## Begin Given information
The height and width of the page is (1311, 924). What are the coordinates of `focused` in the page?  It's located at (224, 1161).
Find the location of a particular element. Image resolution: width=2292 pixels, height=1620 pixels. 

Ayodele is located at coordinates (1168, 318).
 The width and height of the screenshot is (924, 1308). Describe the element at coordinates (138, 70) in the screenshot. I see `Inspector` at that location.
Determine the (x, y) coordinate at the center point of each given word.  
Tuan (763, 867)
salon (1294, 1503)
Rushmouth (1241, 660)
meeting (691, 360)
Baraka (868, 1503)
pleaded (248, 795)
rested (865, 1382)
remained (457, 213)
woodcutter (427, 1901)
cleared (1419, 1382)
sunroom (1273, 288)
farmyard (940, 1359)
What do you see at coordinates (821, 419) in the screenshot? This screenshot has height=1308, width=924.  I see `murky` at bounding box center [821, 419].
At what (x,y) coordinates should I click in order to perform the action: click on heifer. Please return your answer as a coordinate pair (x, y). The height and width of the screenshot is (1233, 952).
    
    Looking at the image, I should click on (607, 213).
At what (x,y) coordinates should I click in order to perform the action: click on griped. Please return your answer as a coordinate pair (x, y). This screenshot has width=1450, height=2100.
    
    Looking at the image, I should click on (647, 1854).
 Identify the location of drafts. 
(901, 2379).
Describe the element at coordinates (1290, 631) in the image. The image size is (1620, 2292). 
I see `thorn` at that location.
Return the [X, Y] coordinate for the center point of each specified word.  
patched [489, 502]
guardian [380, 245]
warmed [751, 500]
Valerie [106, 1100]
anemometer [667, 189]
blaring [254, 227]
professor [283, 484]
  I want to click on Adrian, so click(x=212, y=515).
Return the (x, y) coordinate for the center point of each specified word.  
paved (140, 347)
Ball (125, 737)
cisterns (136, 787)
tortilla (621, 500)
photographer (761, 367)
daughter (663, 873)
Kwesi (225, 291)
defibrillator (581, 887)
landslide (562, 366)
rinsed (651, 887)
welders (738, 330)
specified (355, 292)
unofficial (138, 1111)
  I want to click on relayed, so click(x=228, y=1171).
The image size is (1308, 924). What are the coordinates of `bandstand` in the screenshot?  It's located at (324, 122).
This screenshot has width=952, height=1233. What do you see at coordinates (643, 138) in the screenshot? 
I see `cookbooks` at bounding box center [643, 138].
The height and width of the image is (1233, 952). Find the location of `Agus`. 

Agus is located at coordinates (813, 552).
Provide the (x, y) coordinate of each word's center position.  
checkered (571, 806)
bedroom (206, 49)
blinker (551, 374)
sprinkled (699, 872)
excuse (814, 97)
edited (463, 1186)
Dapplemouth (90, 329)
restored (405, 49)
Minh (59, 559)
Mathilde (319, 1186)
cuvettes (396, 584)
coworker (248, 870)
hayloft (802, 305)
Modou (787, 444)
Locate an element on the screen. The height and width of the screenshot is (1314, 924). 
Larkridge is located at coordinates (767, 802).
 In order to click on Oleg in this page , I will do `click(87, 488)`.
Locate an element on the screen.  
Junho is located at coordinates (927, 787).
## End Given information
**What you should do:**
Can you copy out, word for word, the part of the material that opens with the line containing "excuse (814, 97)" and closes with the last line of the material, including both of those lines?

**Expected answer:**
excuse (814, 97)
edited (463, 1186)
Dapplemouth (90, 329)
restored (405, 49)
Minh (59, 559)
Mathilde (319, 1186)
cuvettes (396, 584)
coworker (248, 870)
hayloft (802, 305)
Modou (787, 444)
Locate an element on the screen. The height and width of the screenshot is (1314, 924). 
Larkridge is located at coordinates (767, 802).
 In order to click on Oleg in this page , I will do `click(87, 488)`.
Locate an element on the screen.  
Junho is located at coordinates (927, 787).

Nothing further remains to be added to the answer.